EXERCISE OBJECTIVE:
Every record below must be written out exactly. Leave out the pictures.

(Colored object listings)
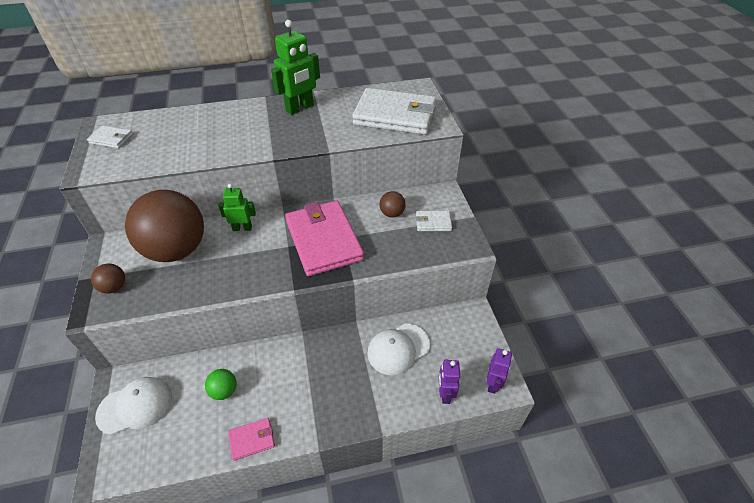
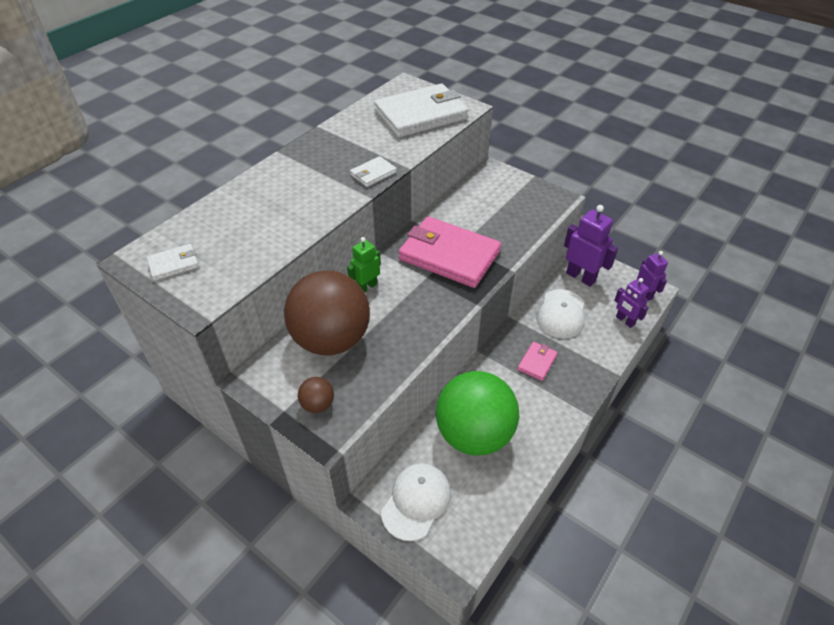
camera: 40 degrees left, 0 degrees up
green ball [205,369,237,400] -> green ball [436,371,519,455], size x2.50
pink wallet [228,418,275,461] -> pink wallet moved to [517,342,558,381]
green robot [271,20,320,115] -> none
brown ball [379,191,406,218] -> none
white wallet [416,211,452,231] -> white wallet moved to [350,156,397,187]
none -> purple robot [564,205,618,287]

TASK OUTPUT:
camera: 40 degrees left, 0 degrees up
green ball [205,369,237,400] -> green ball [436,371,519,455], size x2.50
pink wallet [228,418,275,461] -> pink wallet moved to [517,342,558,381]
green robot [271,20,320,115] -> none
brown ball [379,191,406,218] -> none
white wallet [416,211,452,231] -> white wallet moved to [350,156,397,187]
none -> purple robot [564,205,618,287]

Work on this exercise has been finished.